(INPUT FOR THIS TASK begins)
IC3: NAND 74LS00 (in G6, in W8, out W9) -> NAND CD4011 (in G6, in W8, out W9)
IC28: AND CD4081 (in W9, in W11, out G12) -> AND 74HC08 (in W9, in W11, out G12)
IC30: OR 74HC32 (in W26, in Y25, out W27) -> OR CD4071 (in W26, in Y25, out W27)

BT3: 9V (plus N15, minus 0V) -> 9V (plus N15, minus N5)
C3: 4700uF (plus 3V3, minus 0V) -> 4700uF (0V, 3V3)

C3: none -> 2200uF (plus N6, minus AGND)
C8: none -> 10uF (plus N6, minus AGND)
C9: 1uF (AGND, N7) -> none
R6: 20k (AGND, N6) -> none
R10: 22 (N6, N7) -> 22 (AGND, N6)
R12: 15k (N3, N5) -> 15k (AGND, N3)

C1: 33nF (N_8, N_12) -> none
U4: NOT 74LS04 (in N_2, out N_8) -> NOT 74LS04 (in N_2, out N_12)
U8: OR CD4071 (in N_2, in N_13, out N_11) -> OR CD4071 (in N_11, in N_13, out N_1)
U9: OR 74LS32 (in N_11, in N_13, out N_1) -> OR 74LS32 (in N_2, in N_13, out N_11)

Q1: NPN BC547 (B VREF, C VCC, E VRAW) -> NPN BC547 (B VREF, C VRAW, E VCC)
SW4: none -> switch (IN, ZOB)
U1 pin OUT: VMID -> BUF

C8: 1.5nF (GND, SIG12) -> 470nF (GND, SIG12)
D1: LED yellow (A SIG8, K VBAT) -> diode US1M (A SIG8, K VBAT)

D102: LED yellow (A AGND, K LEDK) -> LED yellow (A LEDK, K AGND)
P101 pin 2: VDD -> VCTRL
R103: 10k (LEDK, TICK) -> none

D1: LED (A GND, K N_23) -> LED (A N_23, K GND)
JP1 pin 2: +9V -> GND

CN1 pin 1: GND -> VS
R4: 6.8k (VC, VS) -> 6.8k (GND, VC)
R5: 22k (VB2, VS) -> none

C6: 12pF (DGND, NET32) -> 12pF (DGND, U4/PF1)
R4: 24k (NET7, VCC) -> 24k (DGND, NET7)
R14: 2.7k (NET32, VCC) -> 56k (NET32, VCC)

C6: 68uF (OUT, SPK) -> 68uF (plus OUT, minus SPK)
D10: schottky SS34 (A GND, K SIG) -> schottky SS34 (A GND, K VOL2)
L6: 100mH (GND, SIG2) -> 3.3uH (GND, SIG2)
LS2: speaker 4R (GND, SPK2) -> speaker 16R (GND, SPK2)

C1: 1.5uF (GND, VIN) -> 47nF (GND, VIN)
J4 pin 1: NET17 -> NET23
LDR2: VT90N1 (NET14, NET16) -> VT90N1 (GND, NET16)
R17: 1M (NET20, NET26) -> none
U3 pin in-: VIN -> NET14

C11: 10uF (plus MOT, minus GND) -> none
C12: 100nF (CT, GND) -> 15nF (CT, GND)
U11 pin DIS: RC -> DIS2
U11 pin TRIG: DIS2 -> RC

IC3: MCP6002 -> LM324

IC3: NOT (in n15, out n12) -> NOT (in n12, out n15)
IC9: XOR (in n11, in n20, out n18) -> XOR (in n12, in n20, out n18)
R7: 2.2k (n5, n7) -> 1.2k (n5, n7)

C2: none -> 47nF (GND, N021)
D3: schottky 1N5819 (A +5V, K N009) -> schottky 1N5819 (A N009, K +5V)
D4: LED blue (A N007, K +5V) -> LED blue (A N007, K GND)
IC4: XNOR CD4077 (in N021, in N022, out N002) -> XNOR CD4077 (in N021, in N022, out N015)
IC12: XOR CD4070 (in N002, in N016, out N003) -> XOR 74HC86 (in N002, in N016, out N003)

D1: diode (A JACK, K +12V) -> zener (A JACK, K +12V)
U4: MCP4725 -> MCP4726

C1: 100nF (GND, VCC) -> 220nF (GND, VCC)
(INPUT FOR THIS TASK ends)
| WHAT IS NEEDED |
For this exercise, please output exactly the lines above starting at the line with "D102: LED yellow" and ending at the line with "D3: schottky 1N5819", ends included.

| OUTPUT FOR THIS EXERCISE |
D102: LED yellow (A AGND, K LEDK) -> LED yellow (A LEDK, K AGND)
P101 pin 2: VDD -> VCTRL
R103: 10k (LEDK, TICK) -> none

D1: LED (A GND, K N_23) -> LED (A N_23, K GND)
JP1 pin 2: +9V -> GND

CN1 pin 1: GND -> VS
R4: 6.8k (VC, VS) -> 6.8k (GND, VC)
R5: 22k (VB2, VS) -> none

C6: 12pF (DGND, NET32) -> 12pF (DGND, U4/PF1)
R4: 24k (NET7, VCC) -> 24k (DGND, NET7)
R14: 2.7k (NET32, VCC) -> 56k (NET32, VCC)

C6: 68uF (OUT, SPK) -> 68uF (plus OUT, minus SPK)
D10: schottky SS34 (A GND, K SIG) -> schottky SS34 (A GND, K VOL2)
L6: 100mH (GND, SIG2) -> 3.3uH (GND, SIG2)
LS2: speaker 4R (GND, SPK2) -> speaker 16R (GND, SPK2)

C1: 1.5uF (GND, VIN) -> 47nF (GND, VIN)
J4 pin 1: NET17 -> NET23
LDR2: VT90N1 (NET14, NET16) -> VT90N1 (GND, NET16)
R17: 1M (NET20, NET26) -> none
U3 pin in-: VIN -> NET14

C11: 10uF (plus MOT, minus GND) -> none
C12: 100nF (CT, GND) -> 15nF (CT, GND)
U11 pin DIS: RC -> DIS2
U11 pin TRIG: DIS2 -> RC

IC3: MCP6002 -> LM324

IC3: NOT (in n15, out n12) -> NOT (in n12, out n15)
IC9: XOR (in n11, in n20, out n18) -> XOR (in n12, in n20, out n18)
R7: 2.2k (n5, n7) -> 1.2k (n5, n7)

C2: none -> 47nF (GND, N021)
D3: schottky 1N5819 (A +5V, K N009) -> schottky 1N5819 (A N009, K +5V)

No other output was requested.